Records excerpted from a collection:
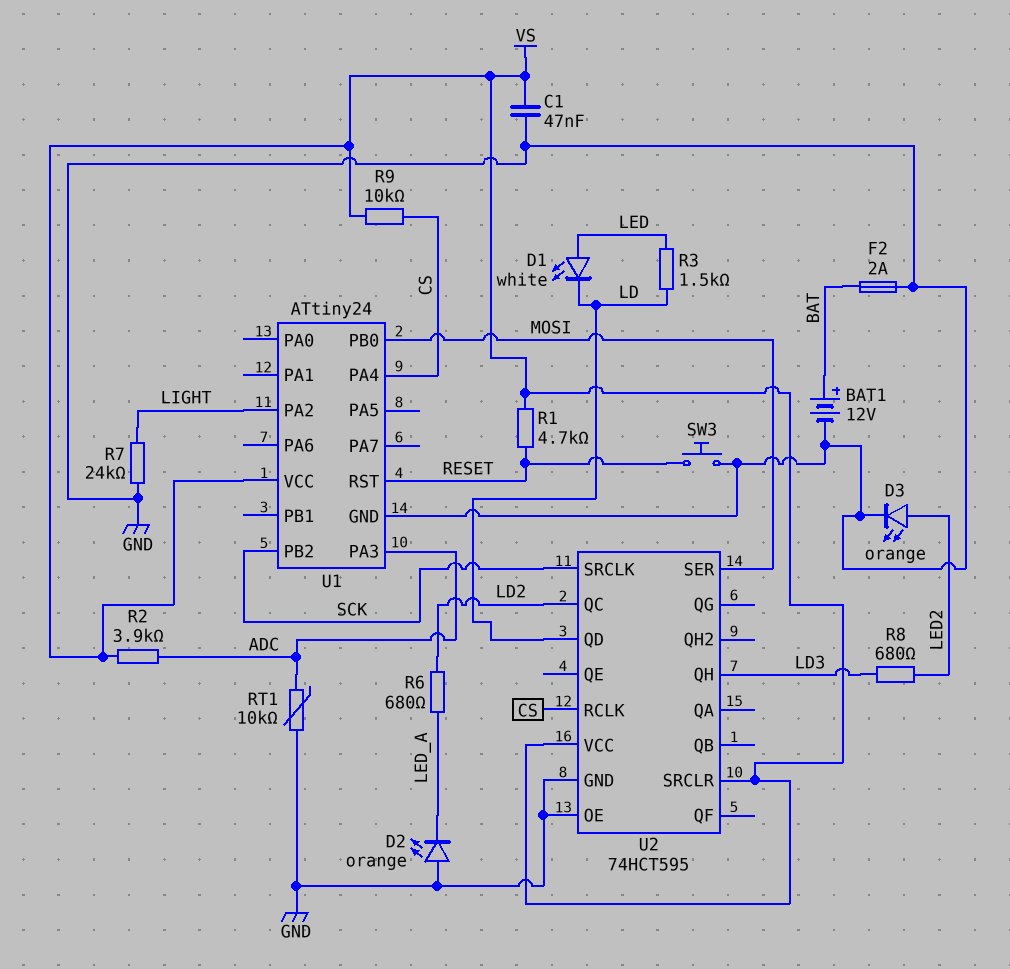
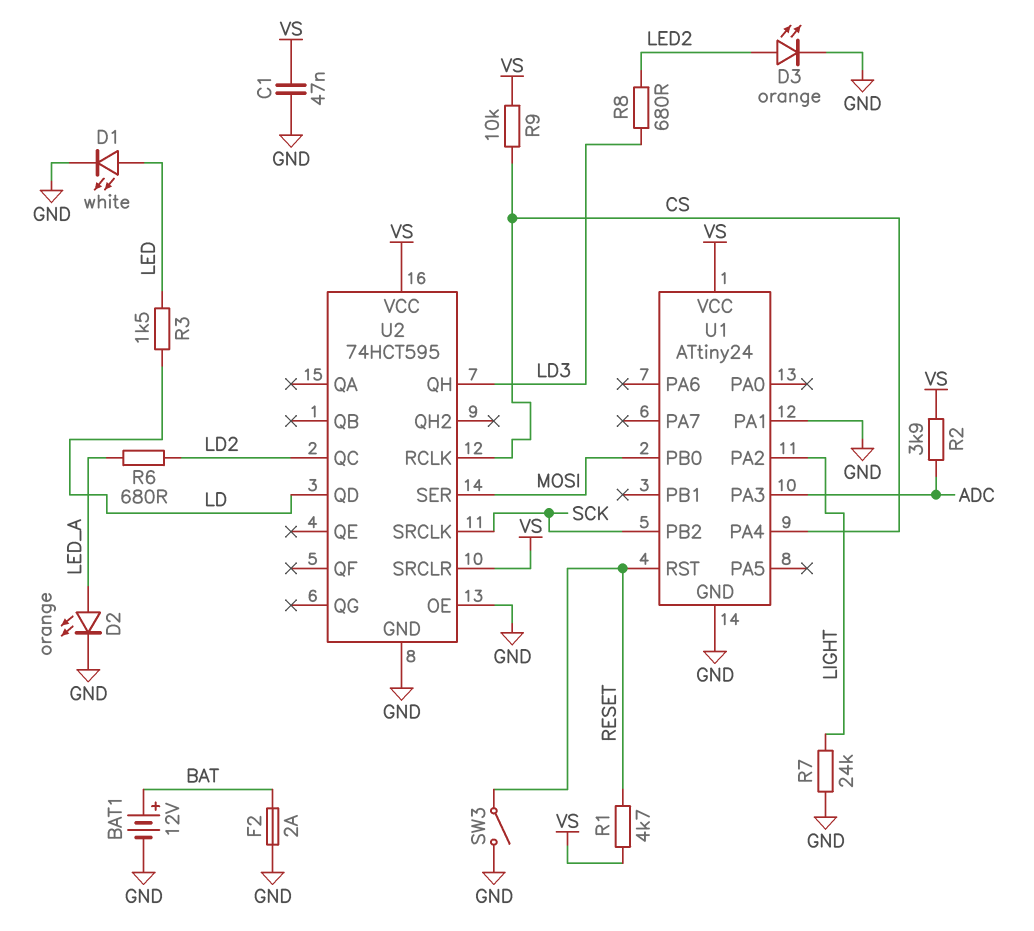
D1: LED white (A LED, K LD) -> LED white (A LED, K GND)
D2: LED orange (A GND, K LED_A) -> LED orange (A LED_A, K GND)
RT1: 10k (ADC, GND) -> none
SW3: button (GND, RESET) -> switch (GND, RESET)
U1 pin PA1: none -> GND

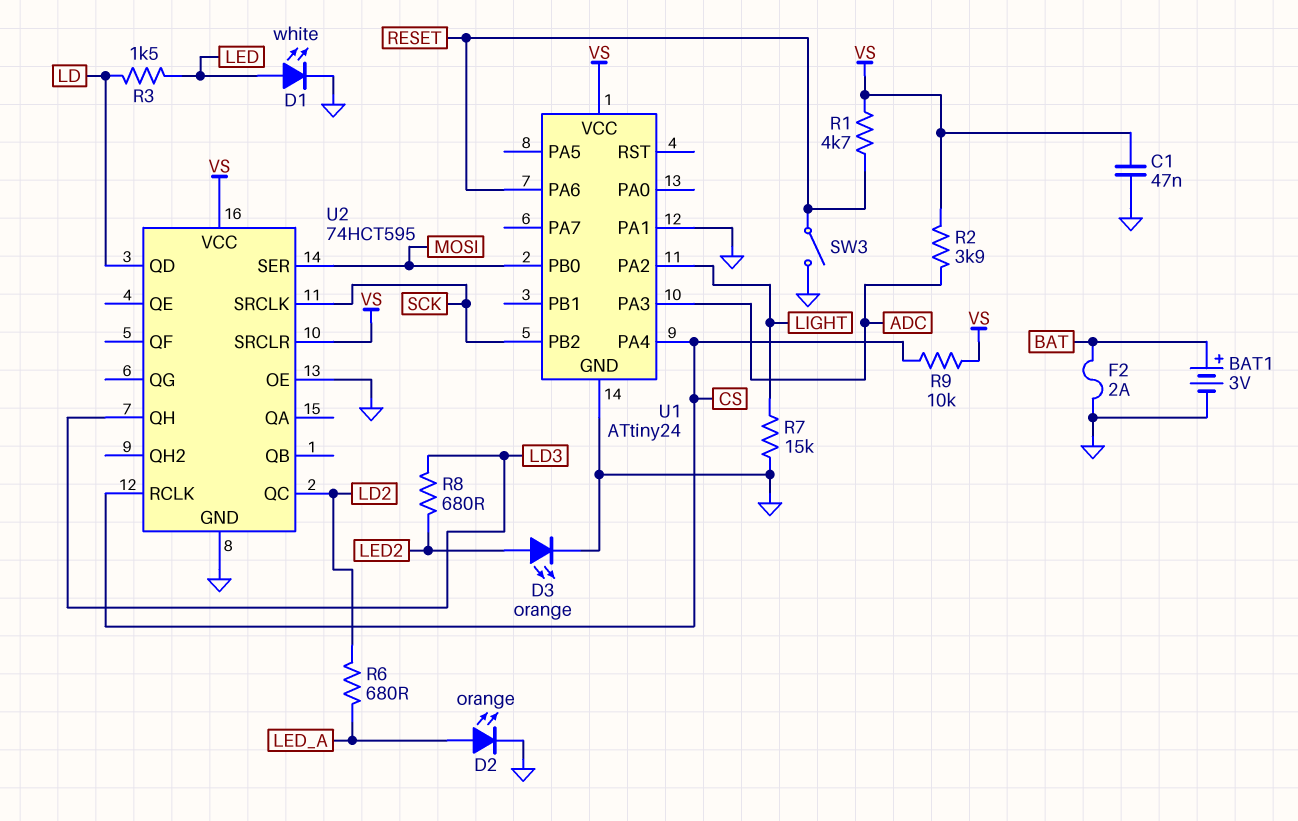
BAT1: 12V (plus BAT, minus GND) -> 3V (plus BAT, minus GND)
R7: 24k (GND, LIGHT) -> 15k (GND, LIGHT)
U1 pin PA6: none -> RESET
U1 pin RST: RESET -> none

## REQUIRED WORK
Reproduce each line above precisely, with no pictures.

## EXERCISE ANSWER
D1: LED white (A LED, K LD) -> LED white (A LED, K GND)
D2: LED orange (A GND, K LED_A) -> LED orange (A LED_A, K GND)
RT1: 10k (ADC, GND) -> none
SW3: button (GND, RESET) -> switch (GND, RESET)
U1 pin PA1: none -> GND

BAT1: 12V (plus BAT, minus GND) -> 3V (plus BAT, minus GND)
R7: 24k (GND, LIGHT) -> 15k (GND, LIGHT)
U1 pin PA6: none -> RESET
U1 pin RST: RESET -> none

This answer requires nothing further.